**Work to complete**
Only the lines of the data below from the one with "C2: 10nF (GND, N029) -> 10nF (GND, N002)" through the one with "R9: none -> 10 (N002, N029)" are wanted. Repeat them exactly.

**Data under study**
=== Begin Enclosure ===

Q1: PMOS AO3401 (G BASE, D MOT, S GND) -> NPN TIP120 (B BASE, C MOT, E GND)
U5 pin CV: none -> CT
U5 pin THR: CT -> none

=== End Enclosure ===
=== Begin Enclosure ===

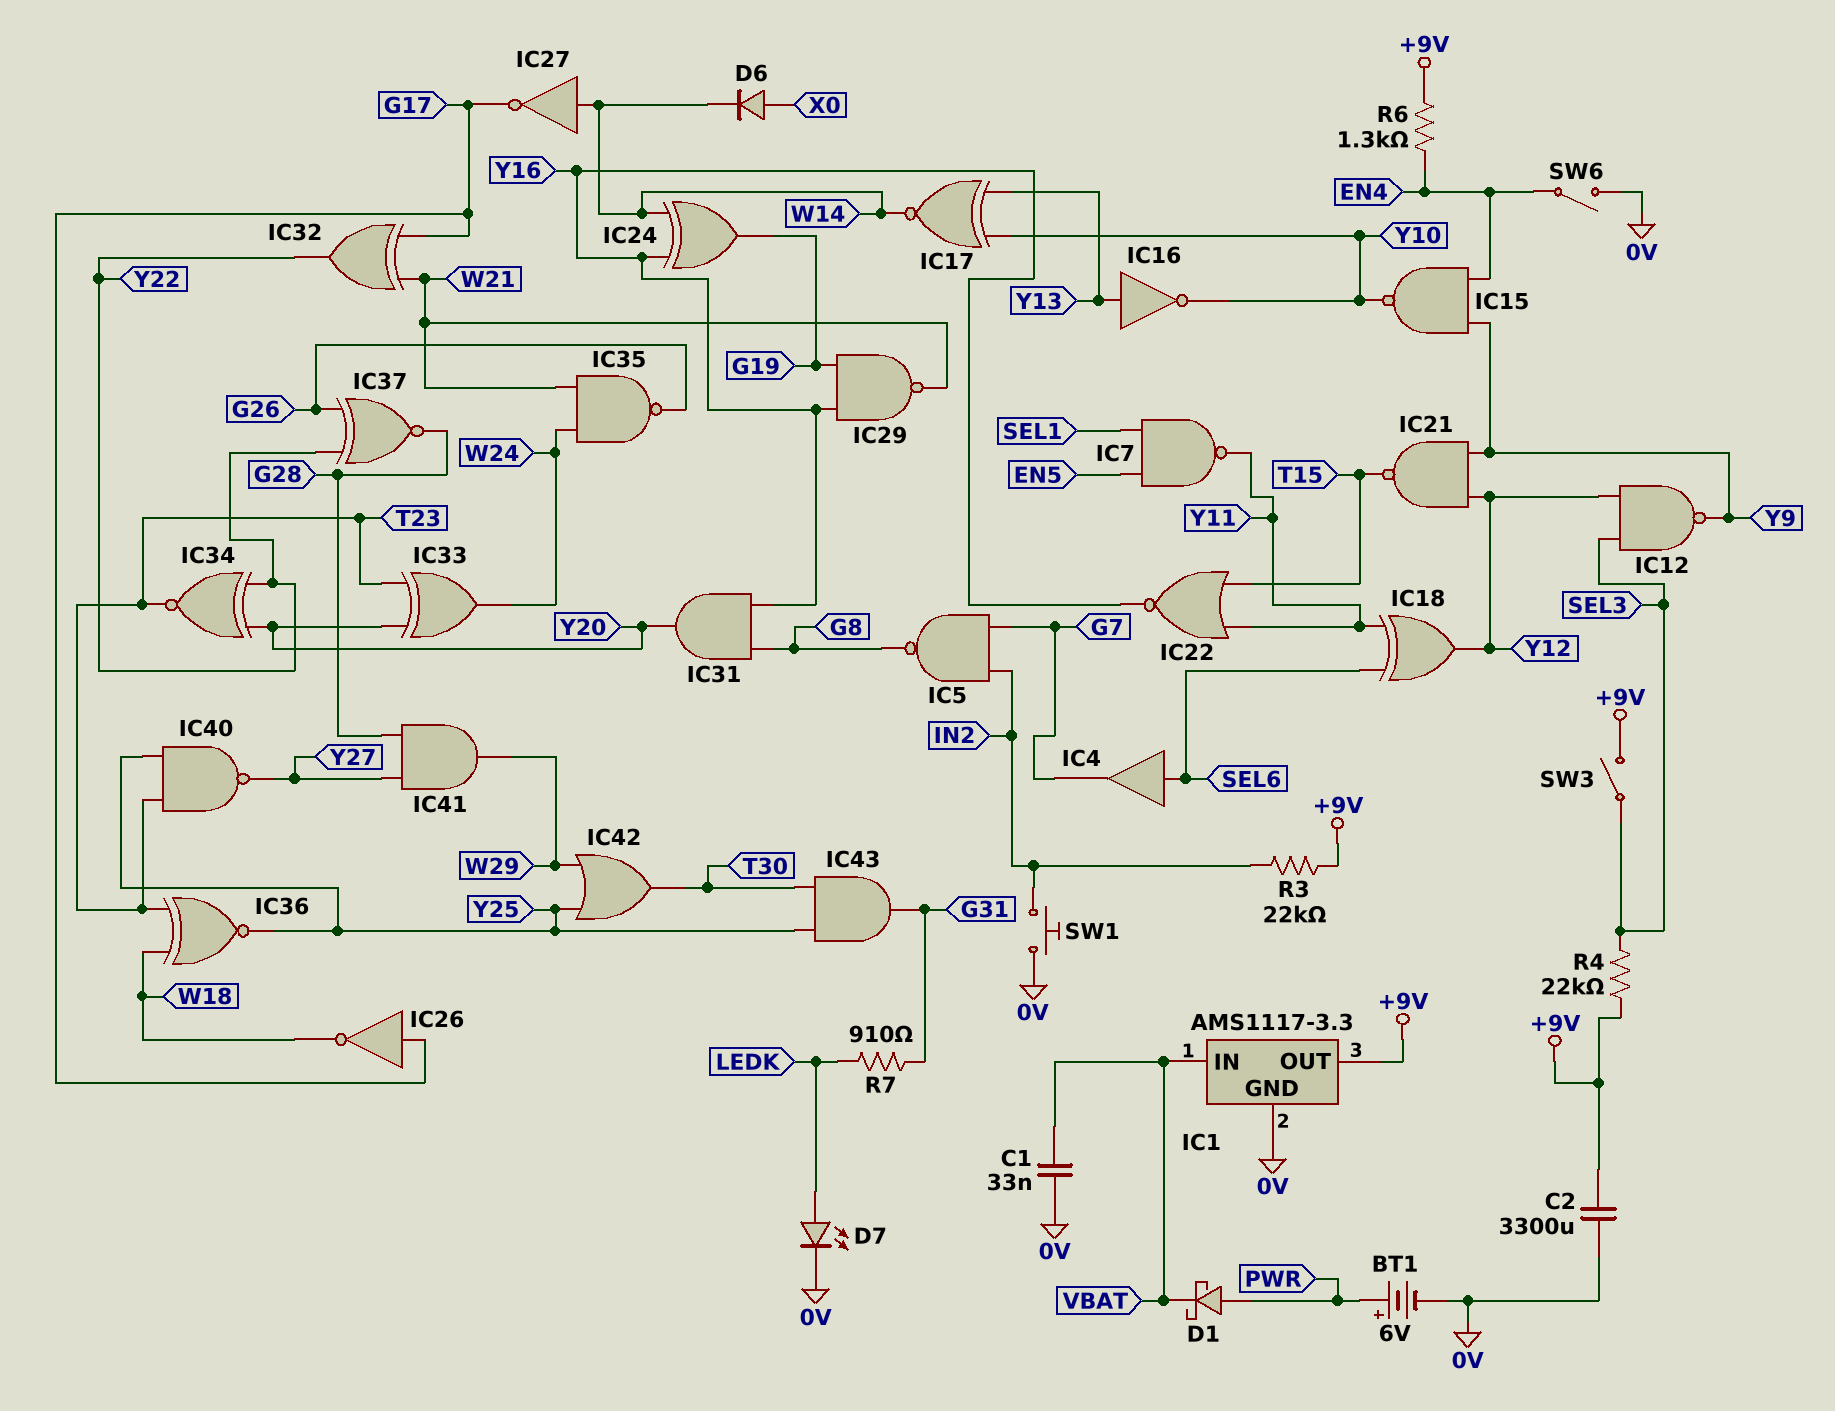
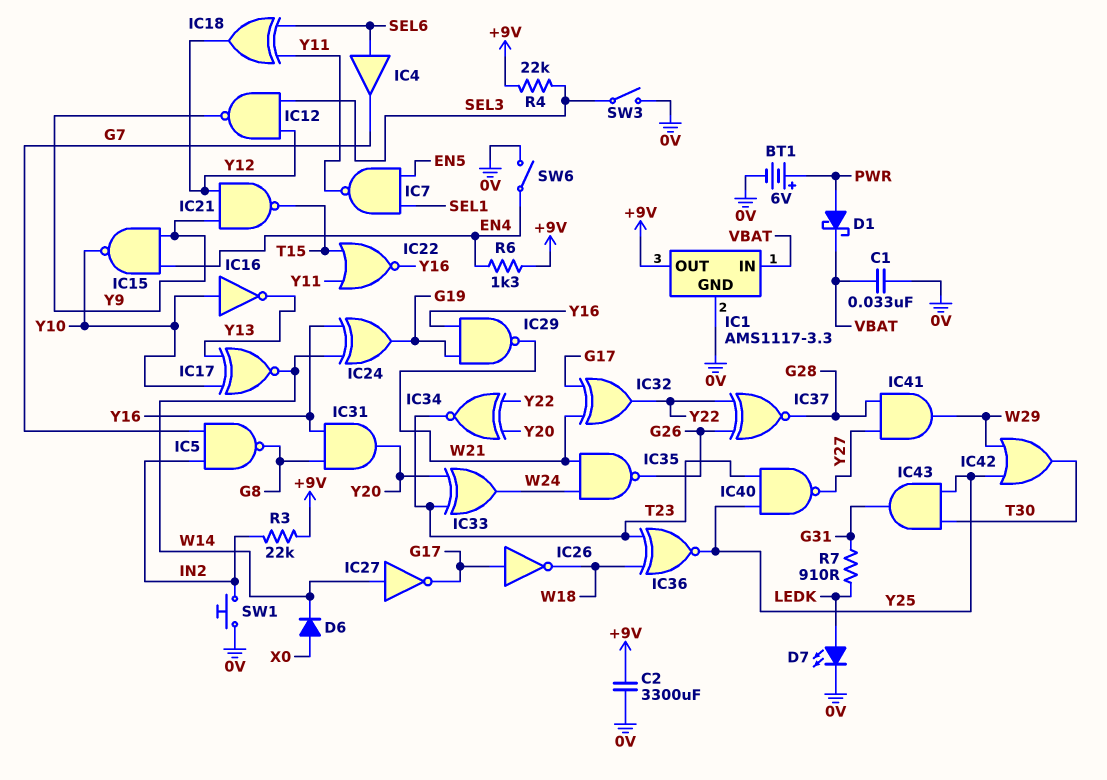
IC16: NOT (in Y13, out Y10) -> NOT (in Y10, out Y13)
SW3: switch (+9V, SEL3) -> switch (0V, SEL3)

=== End Enclosure ===
=== Begin Enclosure ===

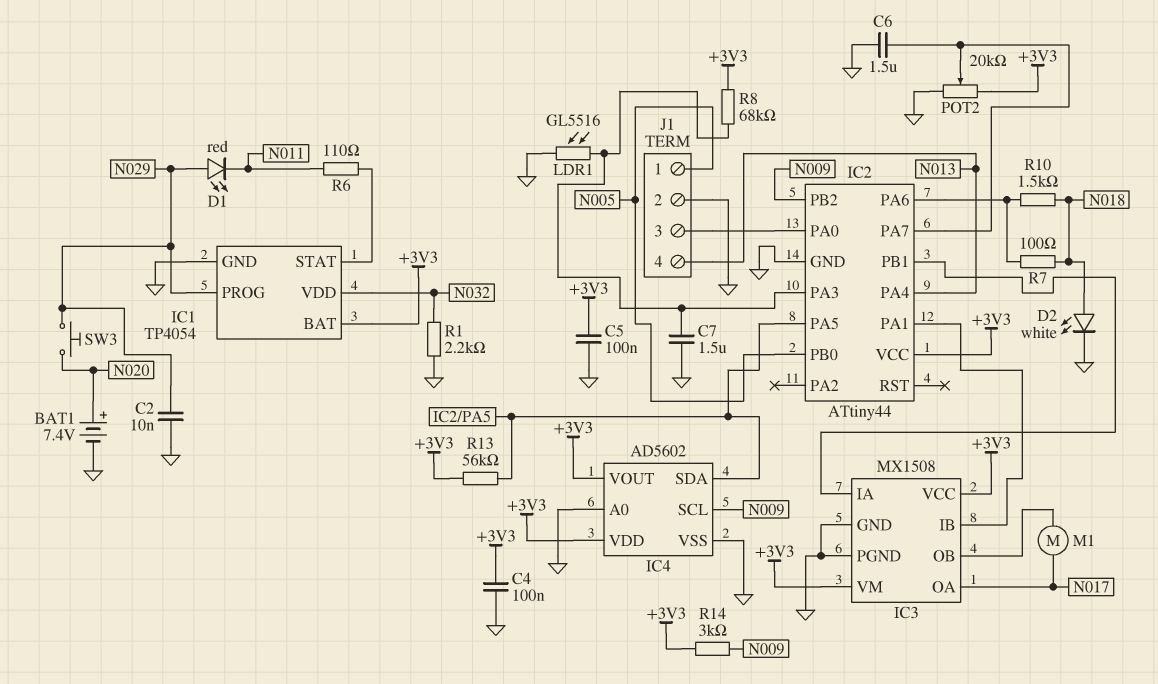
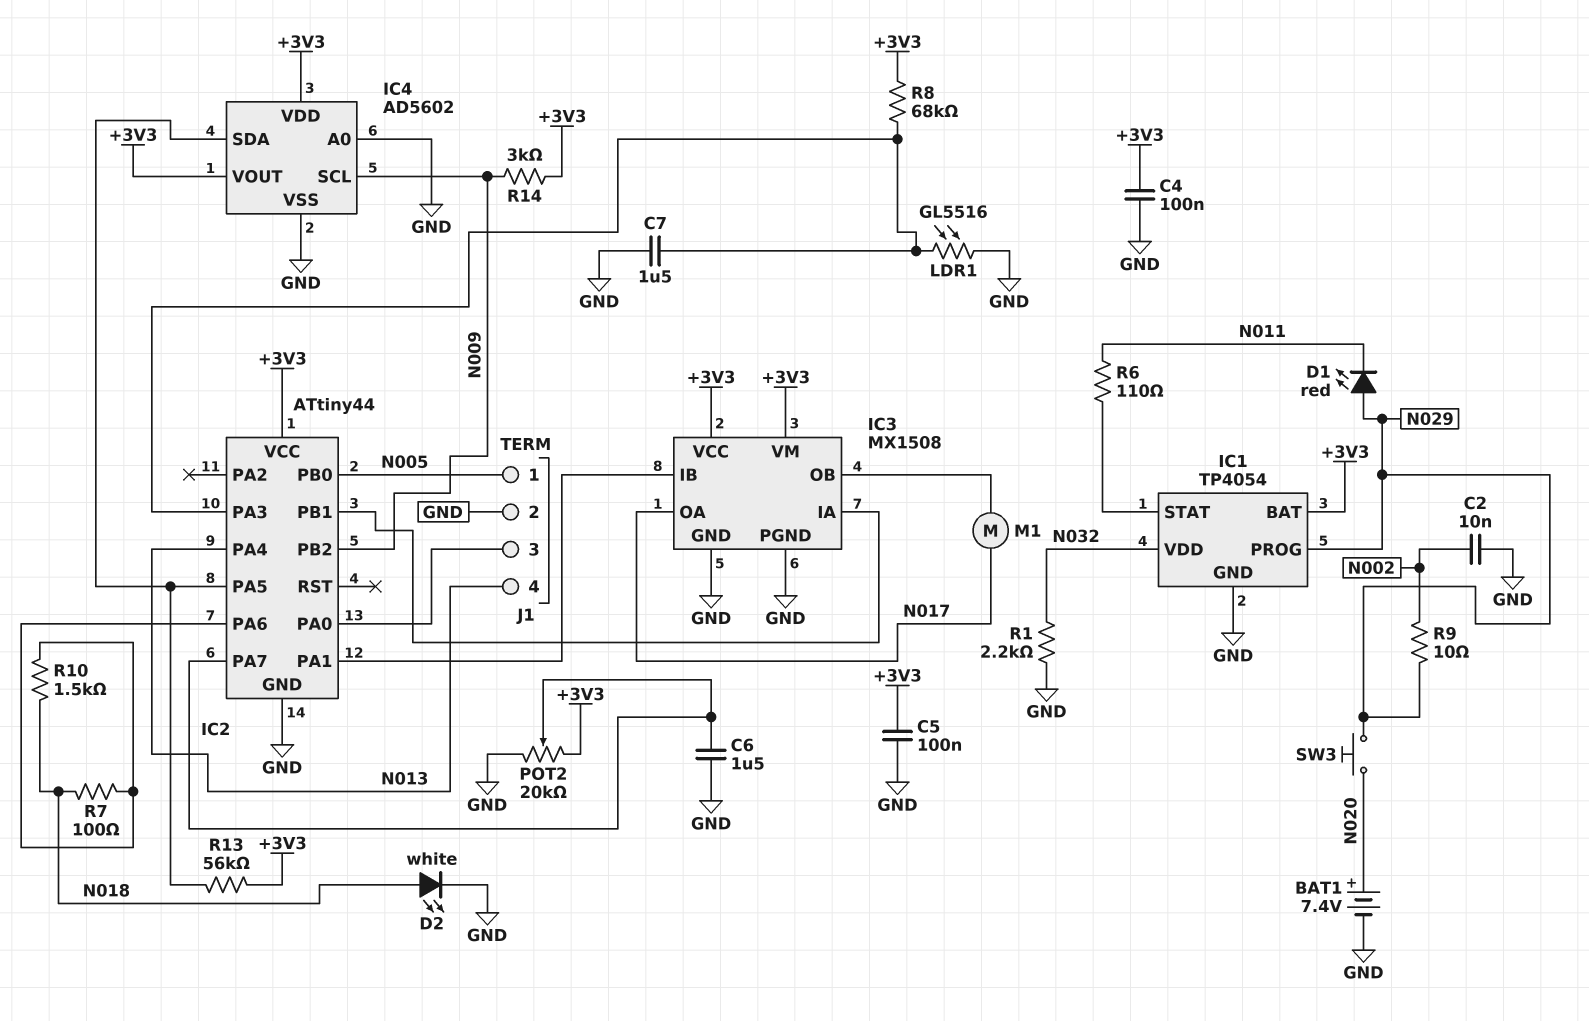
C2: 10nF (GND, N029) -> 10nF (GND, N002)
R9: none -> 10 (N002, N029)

=== End Enclosure ===

**Reply**
C2: 10nF (GND, N029) -> 10nF (GND, N002)
R9: none -> 10 (N002, N029)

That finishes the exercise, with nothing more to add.